• INSTRUCTIONS FOR THE TASK:
Nothing in the records may be altered, and no picture may be included. Restate them in full.

==== EXTRACTED ENTRIES

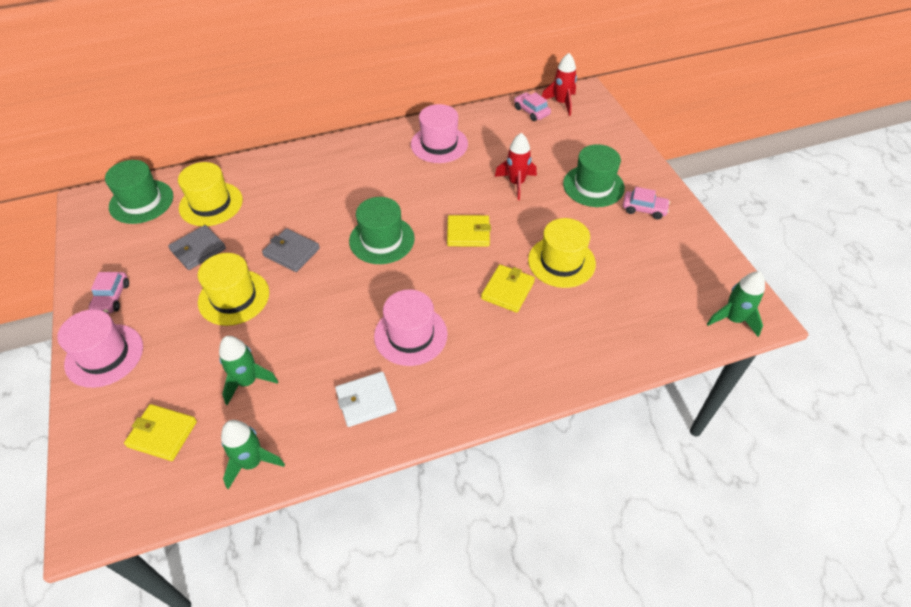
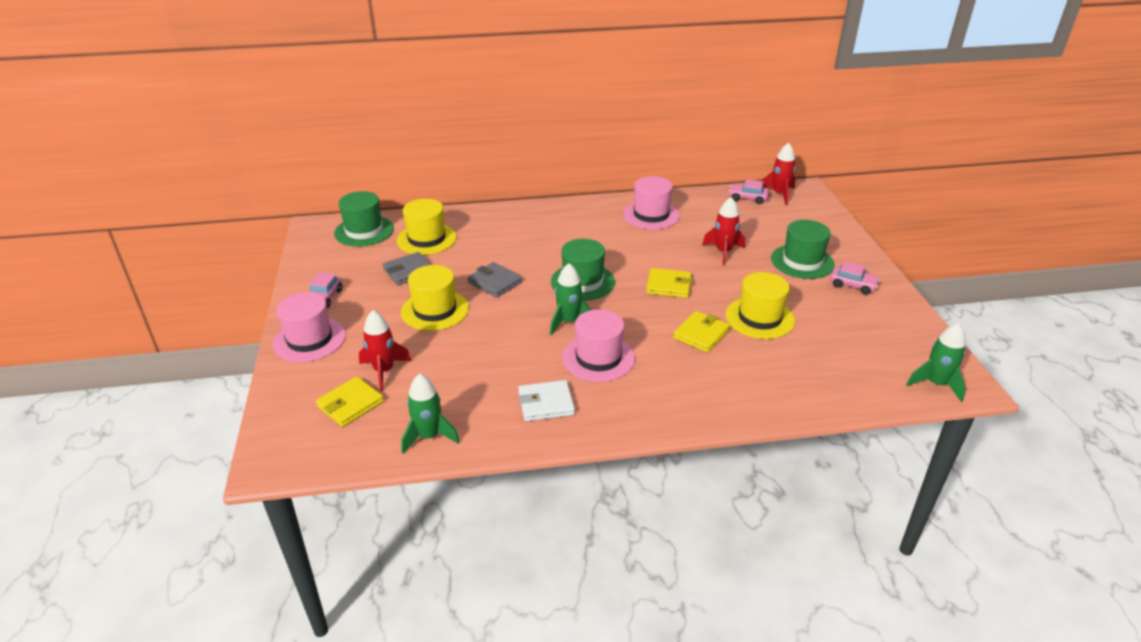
camera: 10 degrees right, 15 degrees down
(162, 434) = (350, 404): yellow wallet -> yellow wallet turned 75 degrees counterclockwise
(192, 385) = (384, 371): none -> red rocket
(247, 381) = (436, 375): green rocket -> green rocket (569, 322)
(531, 111) = (747, 198): pink car -> pink car turned 45 degrees counterclockwise

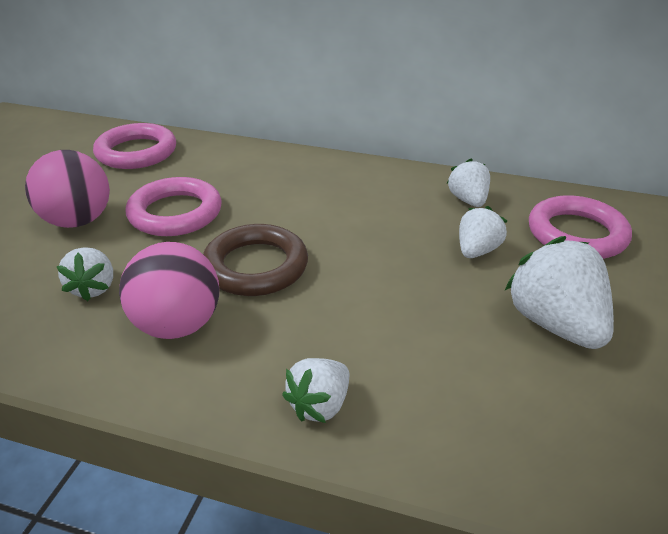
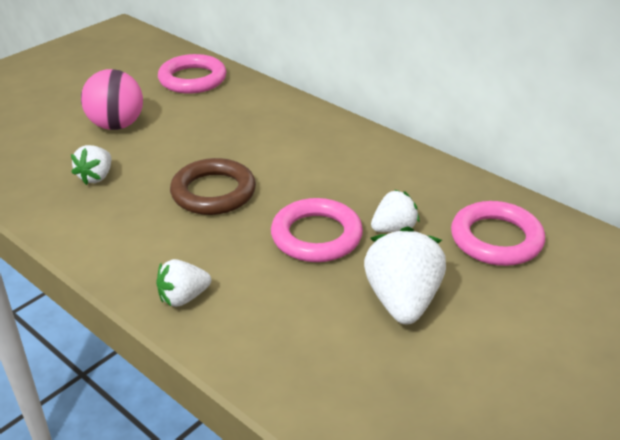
camera: 25 degrees right, 0 degrees up
(175, 213) = (186, 136): pink ring -> pink ring (316, 236)
(177, 325) = (132, 218): pink ball -> none
(468, 200) = (426, 185): white strawberry -> none

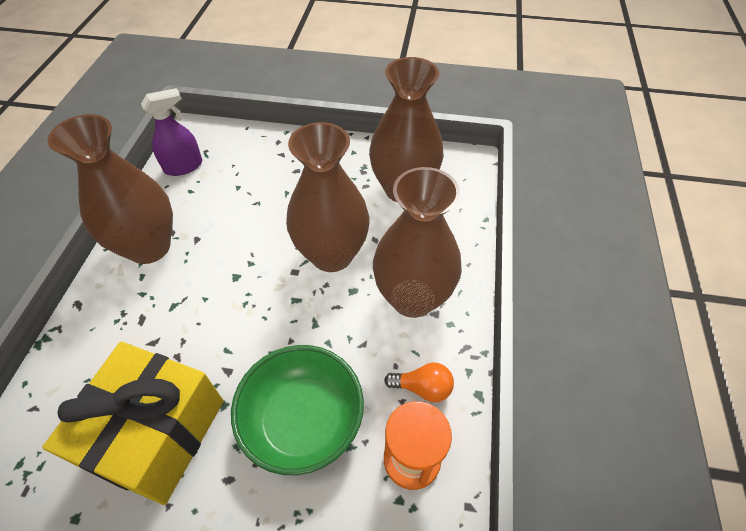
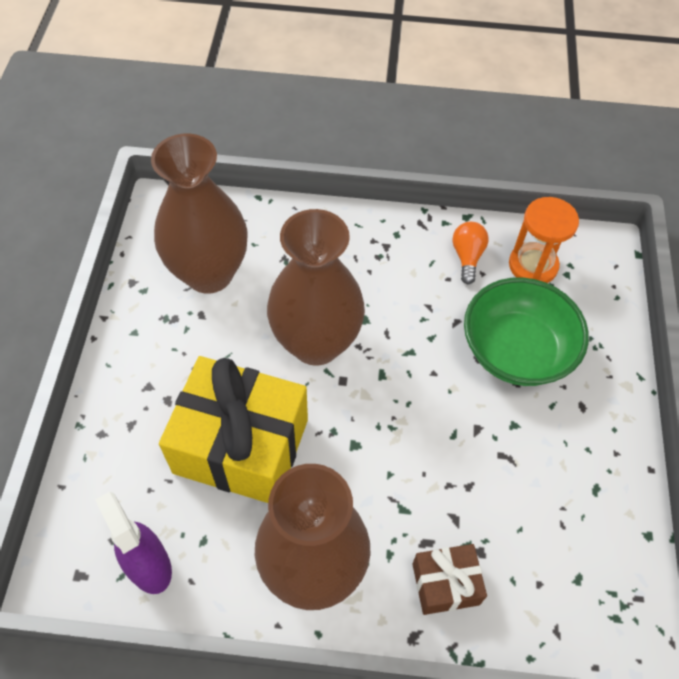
camera: 95 degrees left, 5 degrees up
(105, 329) = (445, 584): none -> brown gift
(156, 433) = (555, 482): yellow gift -> yellow gift (241, 446)
(412, 298) = (369, 264): brown vase -> none

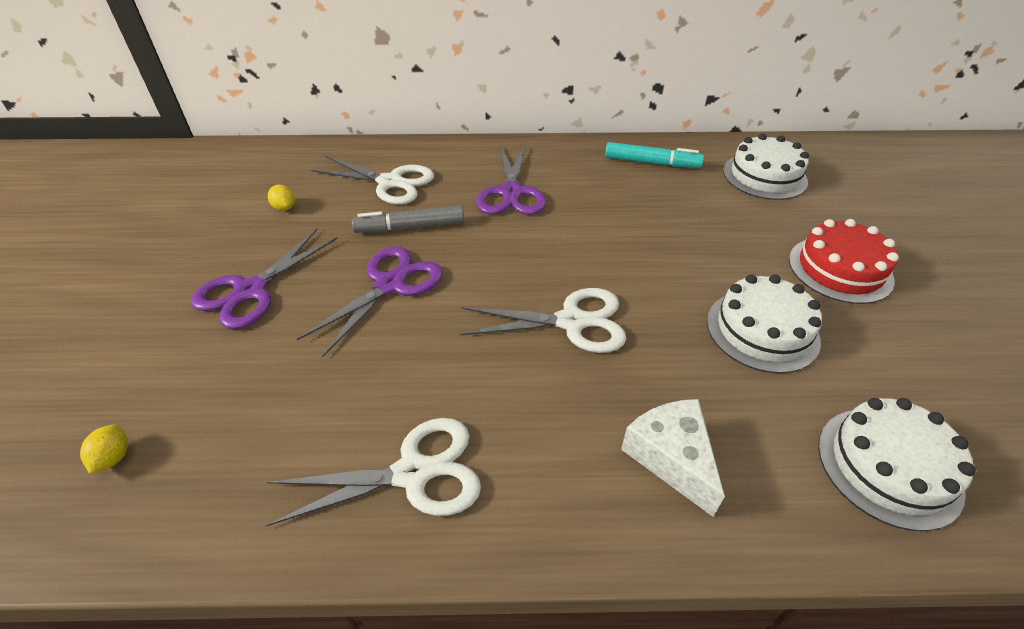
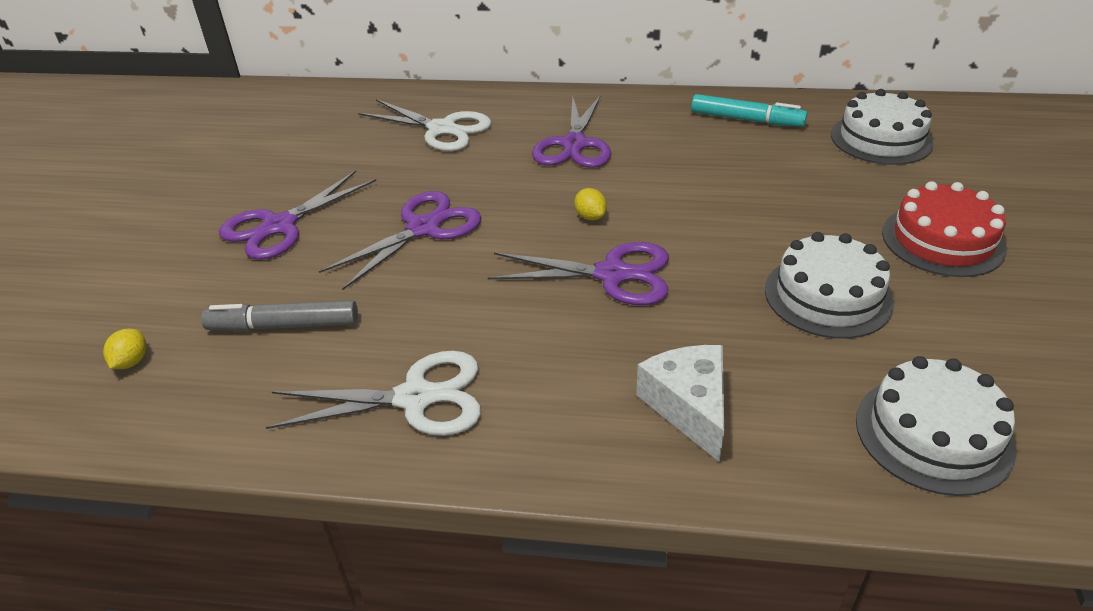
camera: 10 degrees right, 5 degrees down
(284, 207) = (325, 149): yellow lemon -> yellow lemon (590, 217)
(410, 227) = (455, 174): grey marker -> grey marker (284, 326)
(572, 322) = (612, 274): white scissors -> purple scissors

========

• RESULT BELOW:
camera: 10 degrees right, 15 degrees down
(162, 434) = (350, 404): yellow wallet -> yellow wallet turned 75 degrees counterclockwise
(192, 385) = (384, 371): none -> red rocket
(247, 381) = (436, 375): green rocket -> green rocket (569, 322)
(531, 111) = (747, 198): pink car -> pink car turned 45 degrees counterclockwise

camera: 25 degrees right, 0 degrees up
(175, 213) = (186, 136): pink ring -> pink ring (316, 236)
(177, 325) = (132, 218): pink ball -> none
(468, 200) = (426, 185): white strawberry -> none

camera: 95 degrees left, 5 degrees up
(105, 329) = (445, 584): none -> brown gift
(156, 433) = (555, 482): yellow gift -> yellow gift (241, 446)
(412, 298) = (369, 264): brown vase -> none

camera: 10 degrees right, 5 degrees down
(284, 207) = (325, 149): yellow lemon -> yellow lemon (590, 217)
(410, 227) = (455, 174): grey marker -> grey marker (284, 326)
(572, 322) = (612, 274): white scissors -> purple scissors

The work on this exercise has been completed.